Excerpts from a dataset
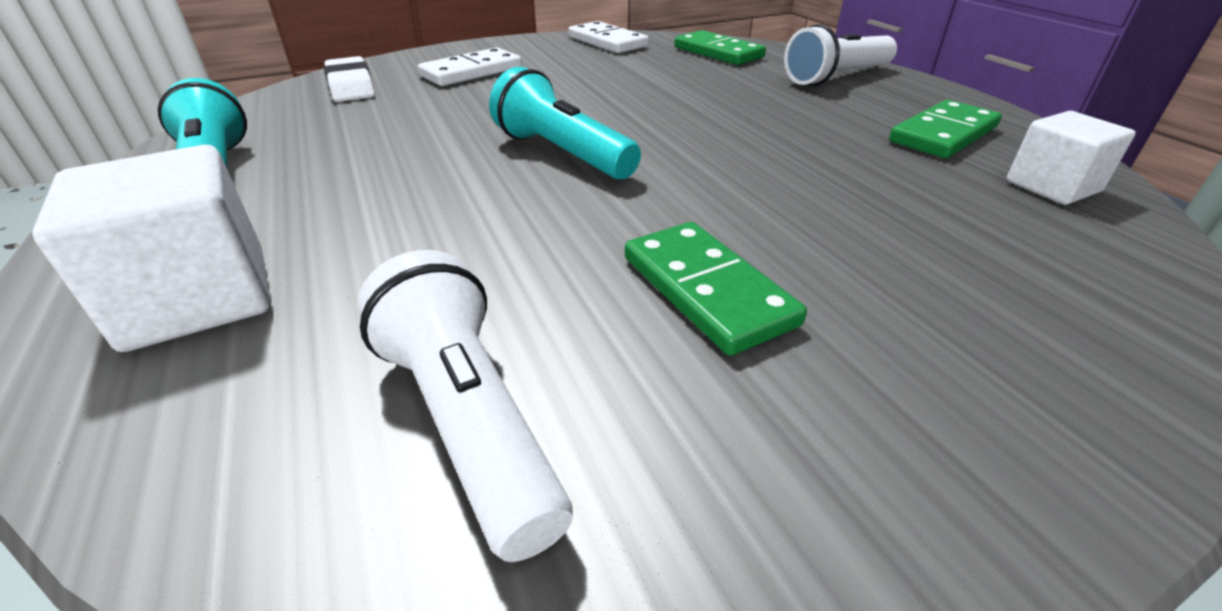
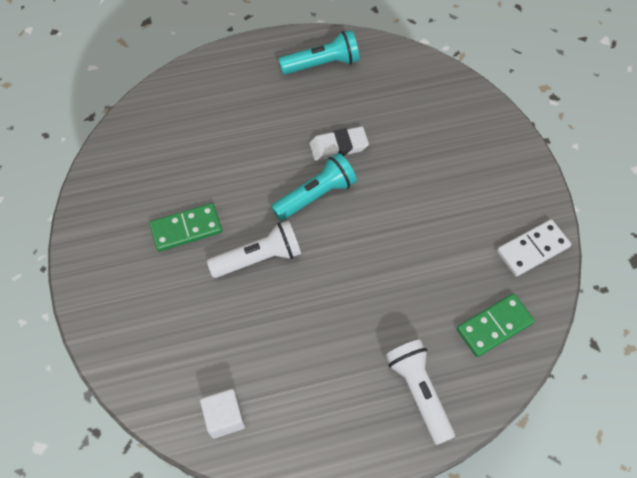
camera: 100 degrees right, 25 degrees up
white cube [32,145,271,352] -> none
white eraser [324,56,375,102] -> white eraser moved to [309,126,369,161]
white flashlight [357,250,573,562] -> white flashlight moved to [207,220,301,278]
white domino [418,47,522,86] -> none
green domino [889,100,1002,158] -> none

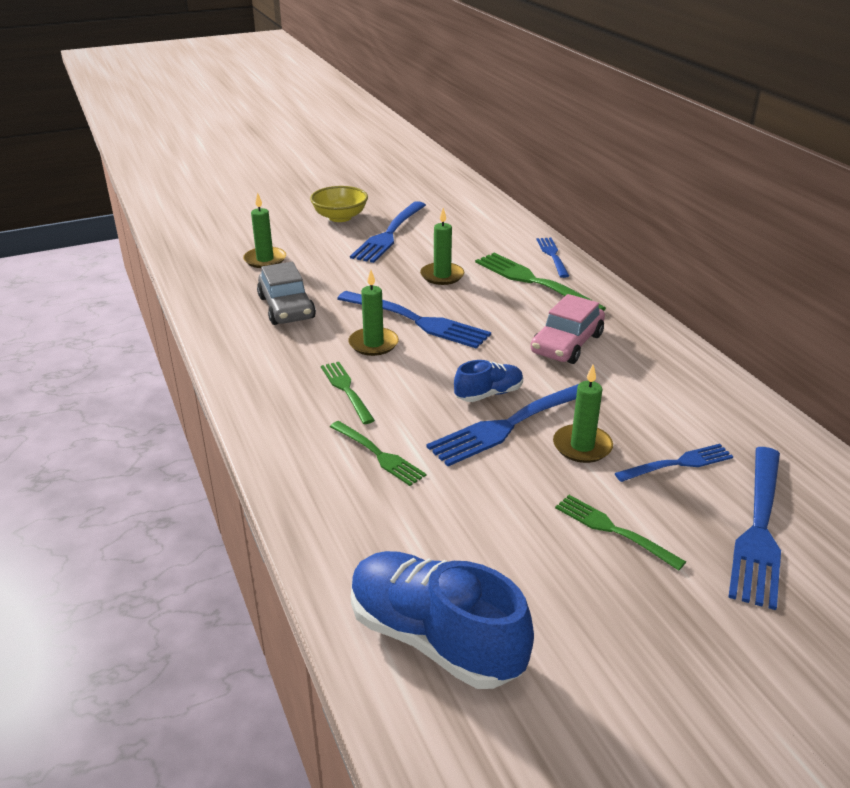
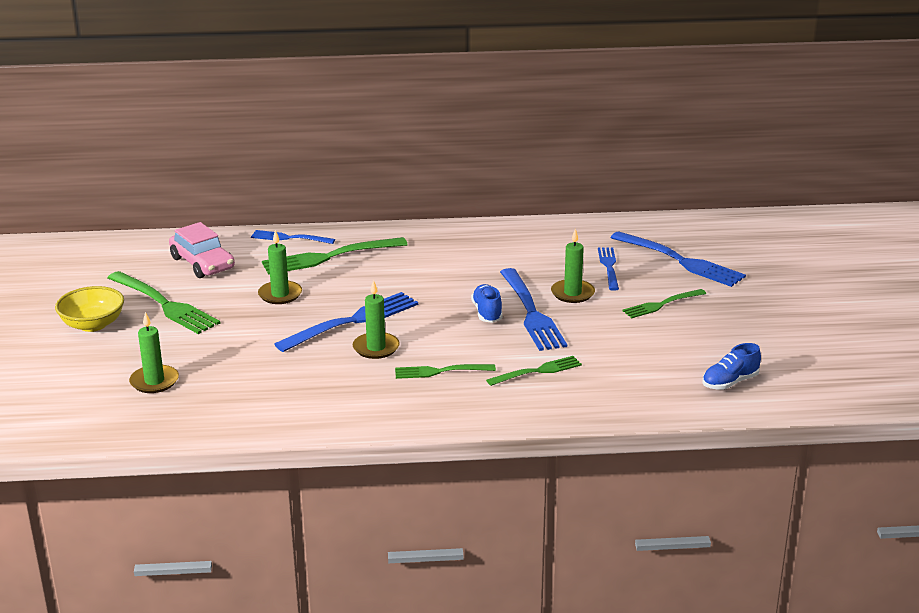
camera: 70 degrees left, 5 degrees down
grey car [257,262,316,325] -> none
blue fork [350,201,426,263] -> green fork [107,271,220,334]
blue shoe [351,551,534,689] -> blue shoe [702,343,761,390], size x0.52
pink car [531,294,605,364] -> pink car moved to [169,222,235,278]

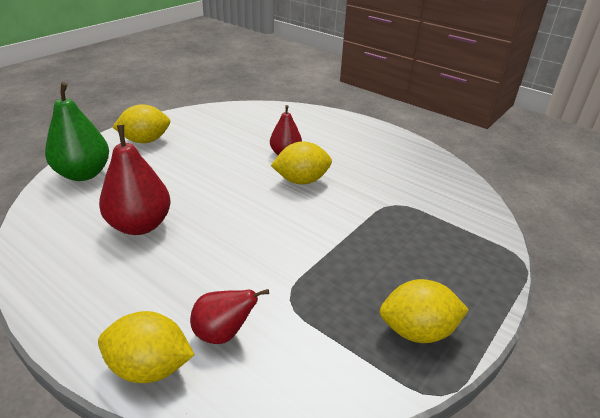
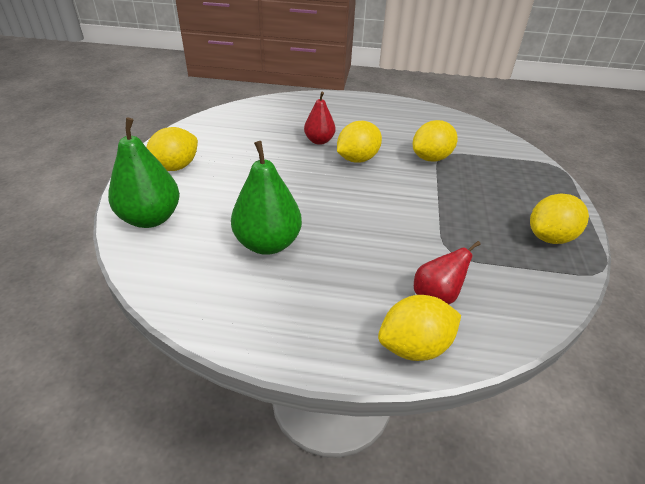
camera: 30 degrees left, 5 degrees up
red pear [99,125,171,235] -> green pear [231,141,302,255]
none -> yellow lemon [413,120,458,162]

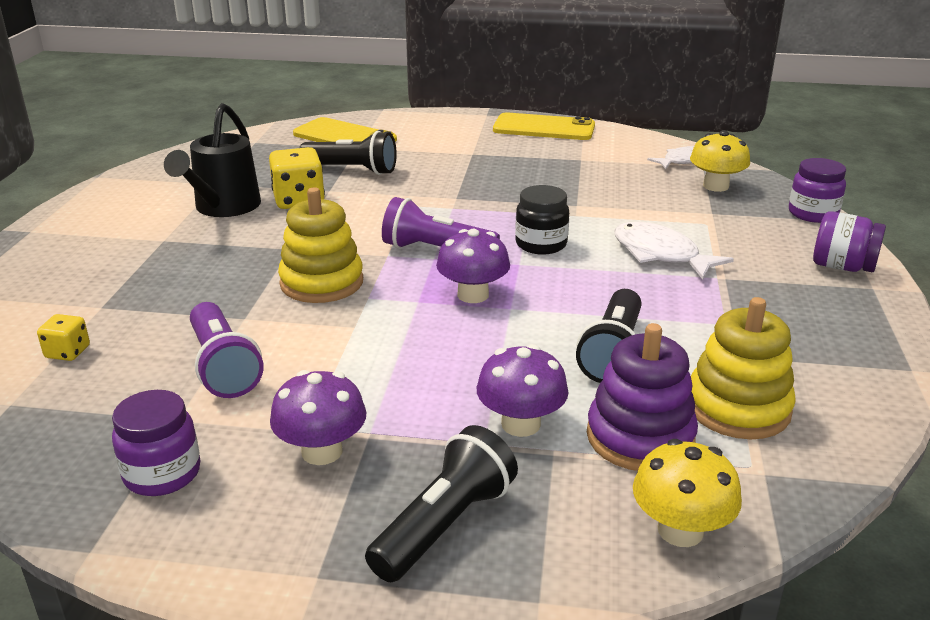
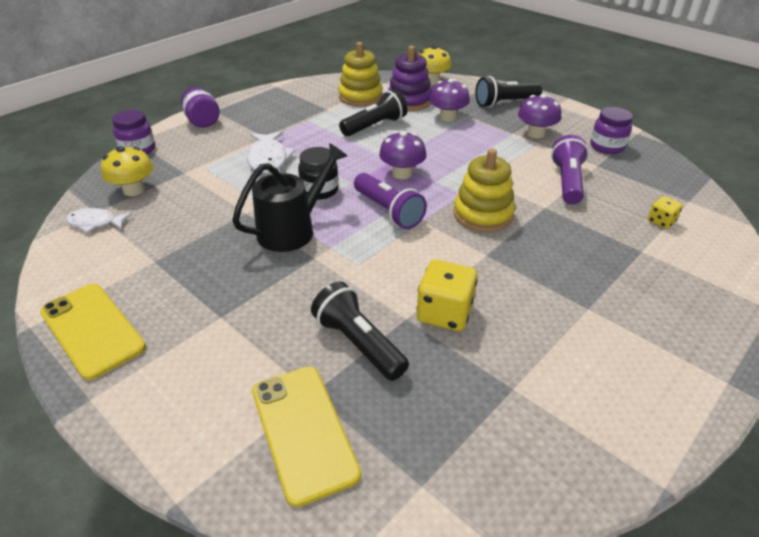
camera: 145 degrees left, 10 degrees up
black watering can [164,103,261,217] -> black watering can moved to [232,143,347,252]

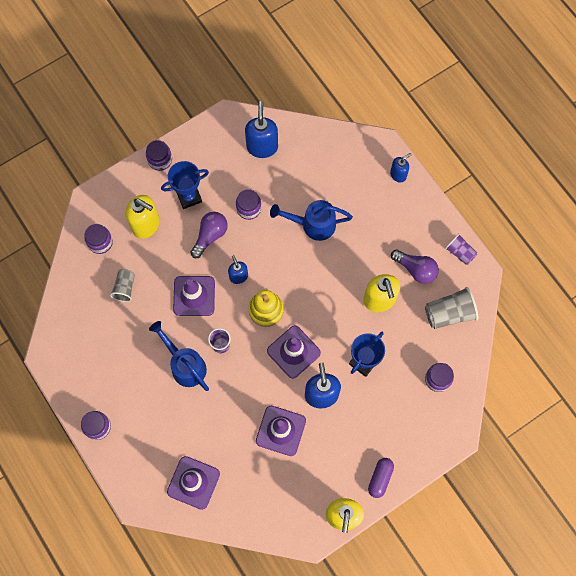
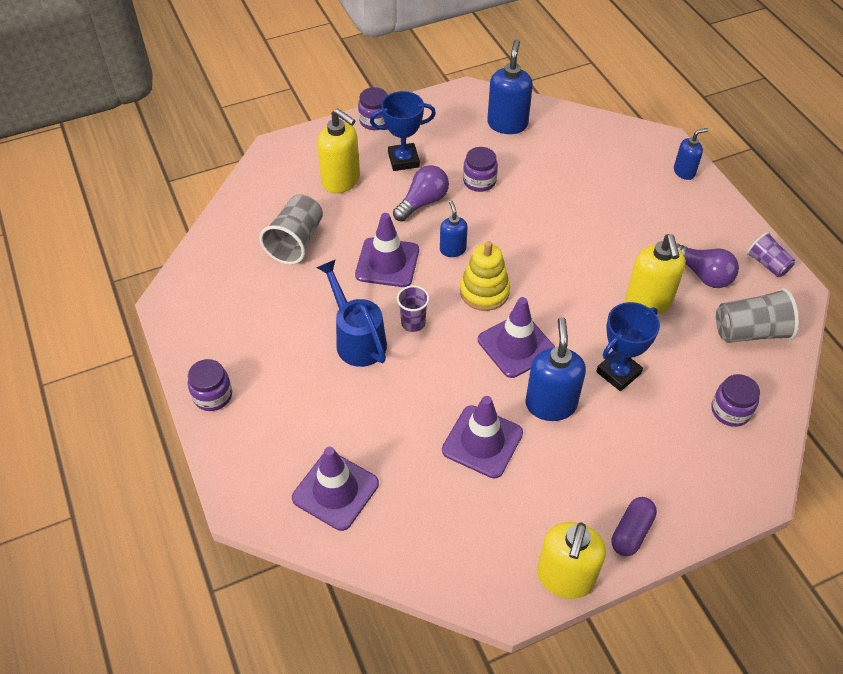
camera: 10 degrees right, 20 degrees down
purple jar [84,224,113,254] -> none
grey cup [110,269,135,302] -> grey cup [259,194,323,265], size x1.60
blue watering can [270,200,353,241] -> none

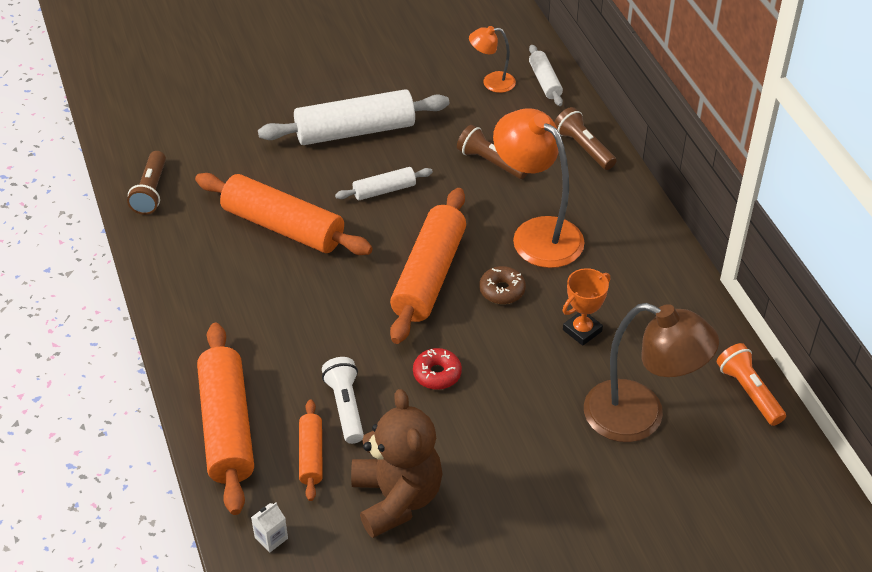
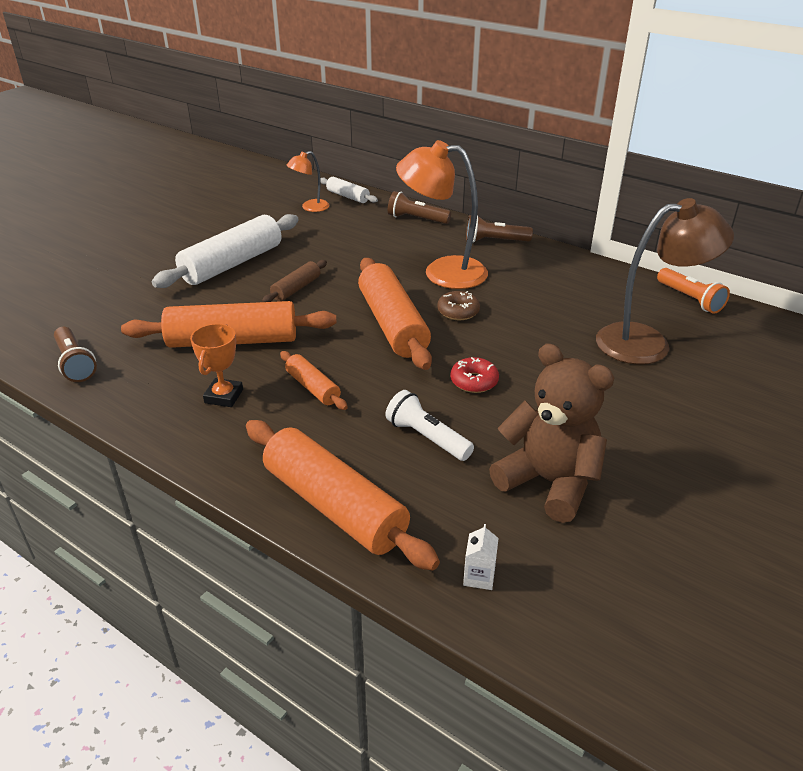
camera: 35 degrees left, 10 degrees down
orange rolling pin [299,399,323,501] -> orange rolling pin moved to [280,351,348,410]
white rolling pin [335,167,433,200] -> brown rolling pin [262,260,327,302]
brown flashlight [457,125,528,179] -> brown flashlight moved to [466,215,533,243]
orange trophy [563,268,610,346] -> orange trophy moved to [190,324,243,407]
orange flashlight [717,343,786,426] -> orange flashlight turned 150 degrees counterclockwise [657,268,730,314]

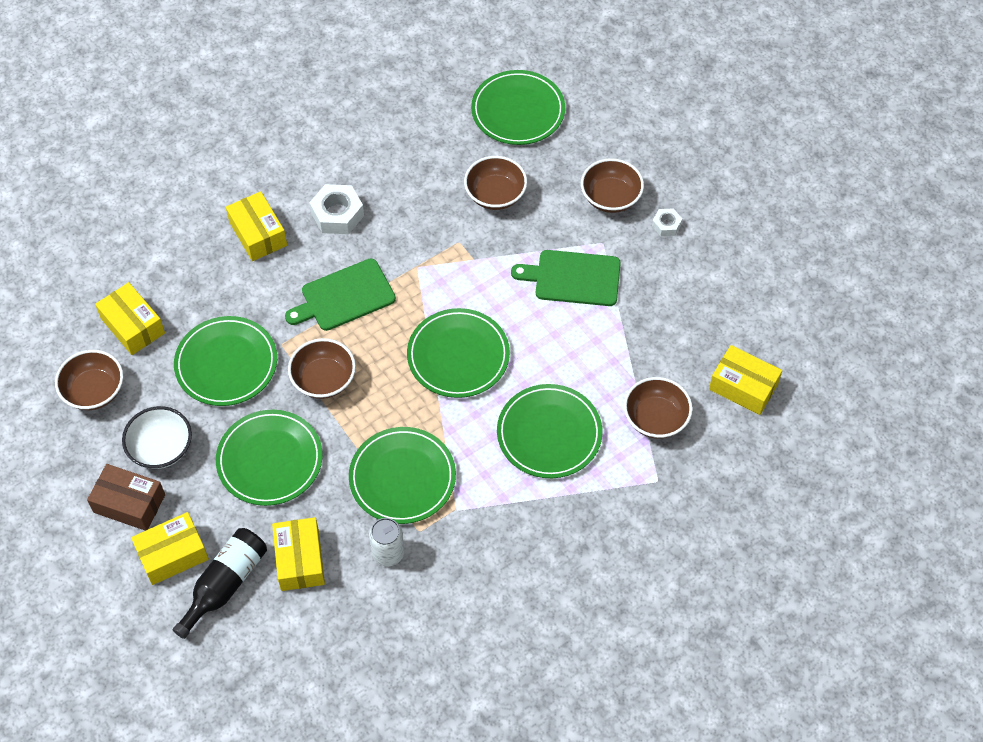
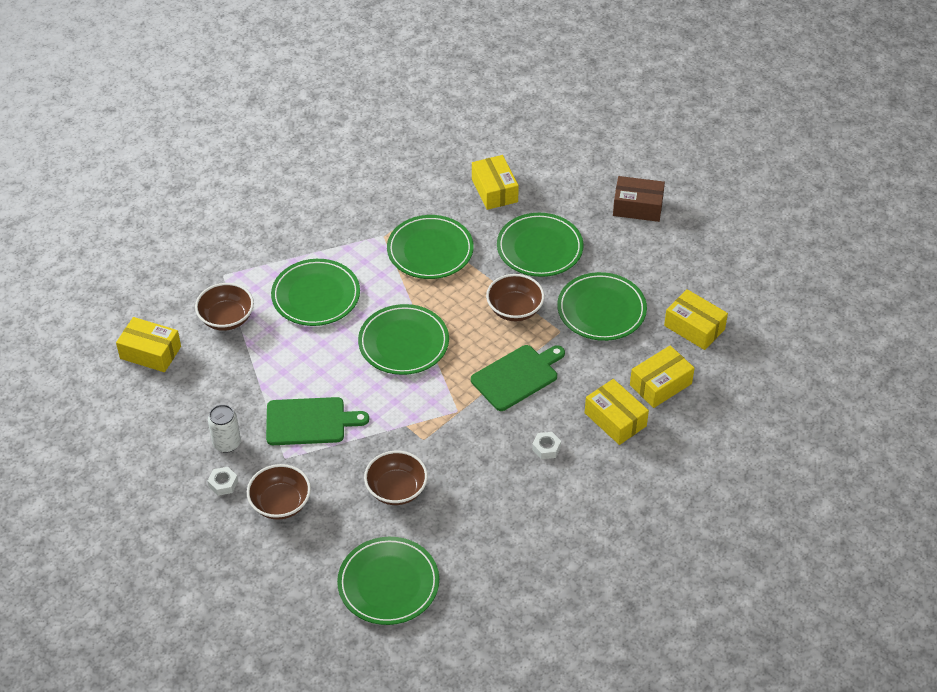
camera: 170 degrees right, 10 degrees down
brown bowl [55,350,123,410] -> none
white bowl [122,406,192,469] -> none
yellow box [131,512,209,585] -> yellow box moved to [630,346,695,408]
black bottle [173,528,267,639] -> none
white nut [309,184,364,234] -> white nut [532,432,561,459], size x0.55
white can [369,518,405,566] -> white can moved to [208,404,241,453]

### EXERCISE GOAL
I need every line of the data that has the word "size"; please list them.

### FINISHED TASK
blue shoe [351,551,534,689] -> blue shoe [702,343,761,390], size x0.52
grey cup [110,269,135,302] -> grey cup [259,194,323,265], size x1.60
white nut [309,184,364,234] -> white nut [532,432,561,459], size x0.55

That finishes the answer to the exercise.